* Aim of the exercise
If pictures are present, leave them out, and copy the data word for word.

* Material for this exercise
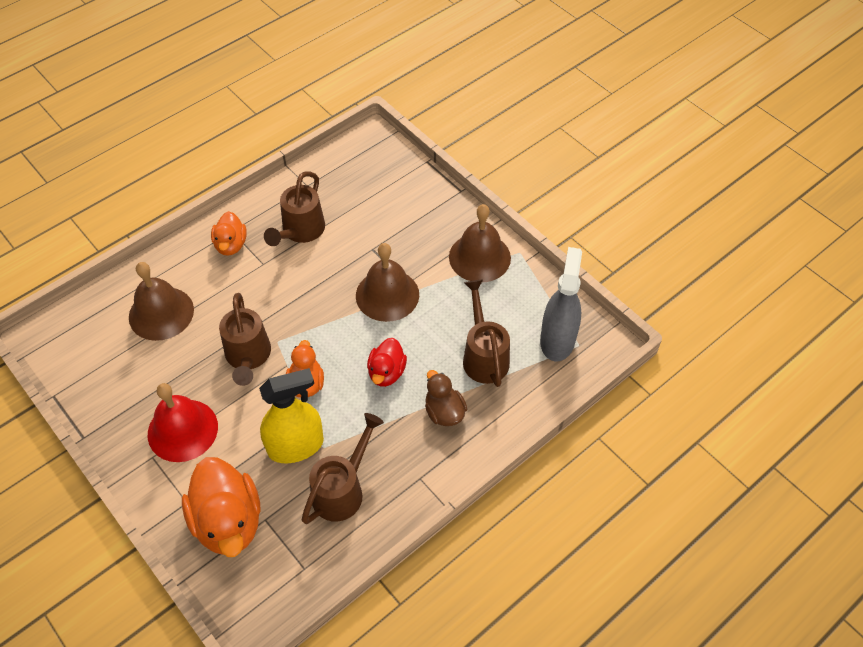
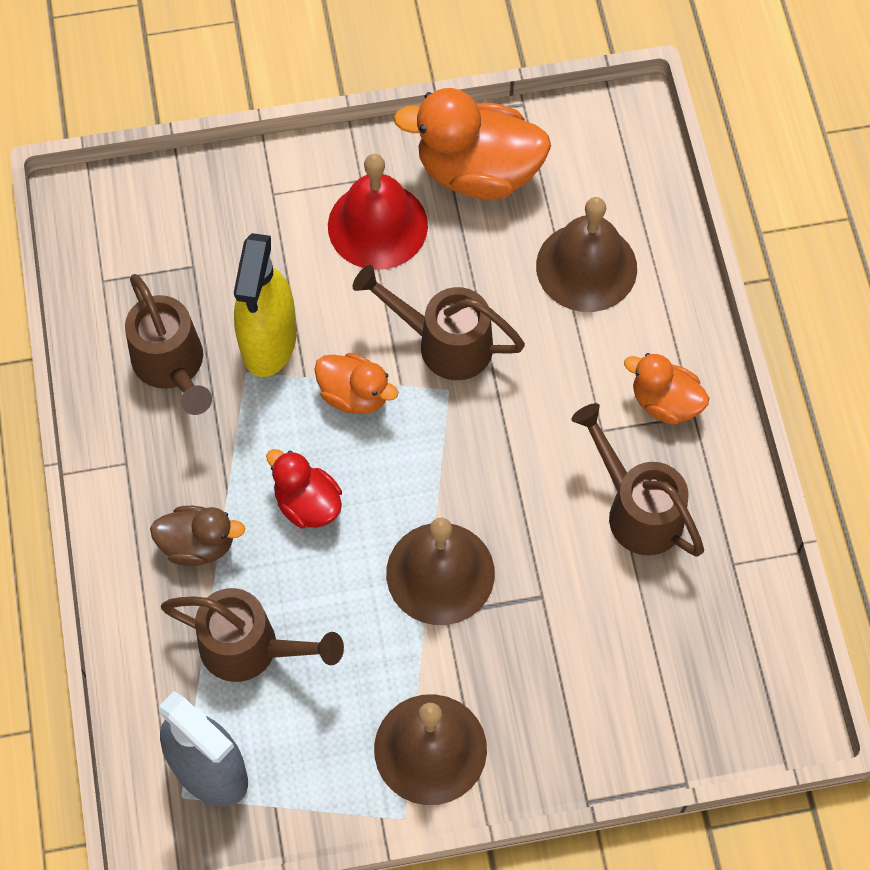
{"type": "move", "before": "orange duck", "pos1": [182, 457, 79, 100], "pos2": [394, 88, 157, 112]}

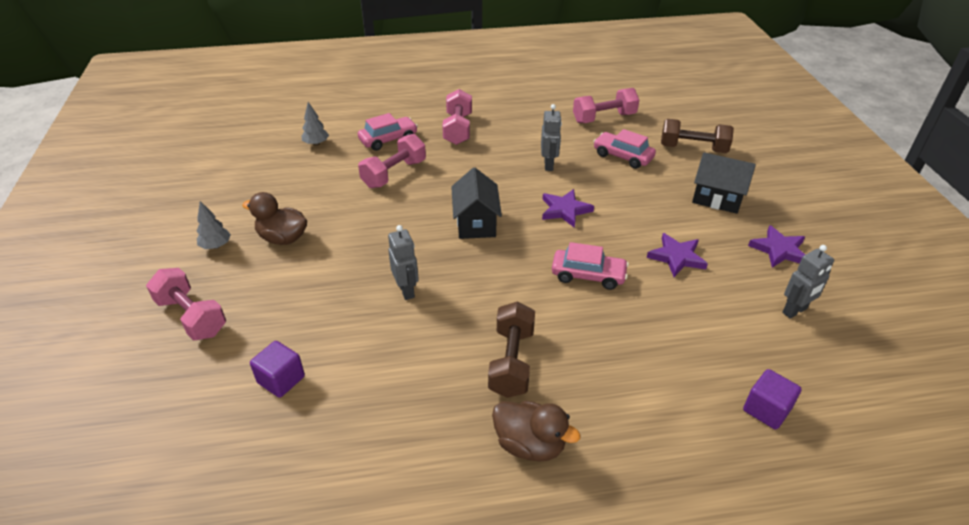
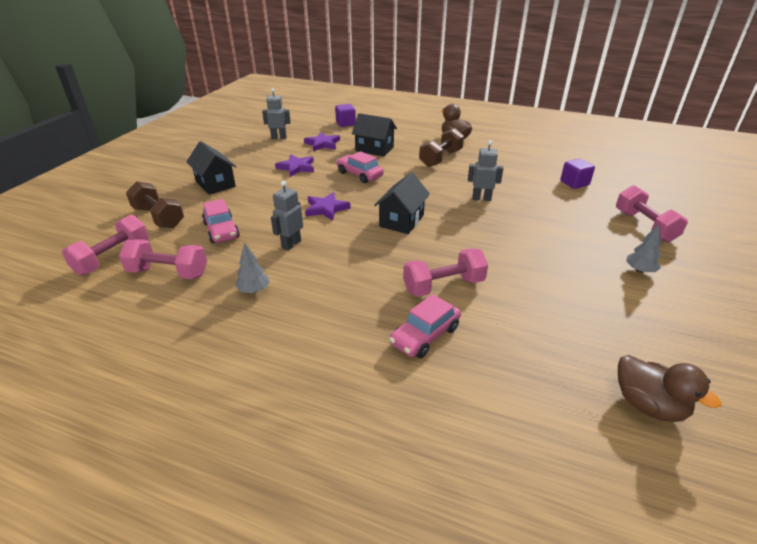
{"type": "move", "before": "pink dumbbell", "pos1": [442, 89, 30, 56], "pos2": [62, 215, 87, 60]}
{"type": "move", "before": "grey tree", "pos1": [302, 102, 27, 44], "pos2": [235, 242, 35, 51]}
{"type": "move", "before": "purple star", "pos1": [748, 225, 57, 43], "pos2": [304, 132, 36, 19]}
{"type": "insert", "after": "black house", "pos2": [352, 113, 45, 44]}
{"type": "rotate", "before": "pink car", "pos1": [358, 113, 60, 38], "pos2": [389, 294, 72, 64], "turn": -45}
{"type": "rotate", "before": "grey robot", "pos1": [388, 225, 31, 75], "pos2": [468, 140, 35, 61], "turn": 90}
{"type": "move", "before": "brown duck", "pos1": [242, 192, 65, 53], "pos2": [618, 355, 103, 67]}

* Result for this task
{"type": "move", "before": "orange duck", "pos1": [182, 457, 79, 100], "pos2": [394, 88, 157, 112]}

{"type": "move", "before": "pink dumbbell", "pos1": [442, 89, 30, 56], "pos2": [62, 215, 87, 60]}
{"type": "move", "before": "grey tree", "pos1": [302, 102, 27, 44], "pos2": [235, 242, 35, 51]}
{"type": "move", "before": "purple star", "pos1": [748, 225, 57, 43], "pos2": [304, 132, 36, 19]}
{"type": "insert", "after": "black house", "pos2": [352, 113, 45, 44]}
{"type": "rotate", "before": "pink car", "pos1": [358, 113, 60, 38], "pos2": [389, 294, 72, 64], "turn": -45}
{"type": "rotate", "before": "grey robot", "pos1": [388, 225, 31, 75], "pos2": [468, 140, 35, 61], "turn": 90}
{"type": "move", "before": "brown duck", "pos1": [242, 192, 65, 53], "pos2": [618, 355, 103, 67]}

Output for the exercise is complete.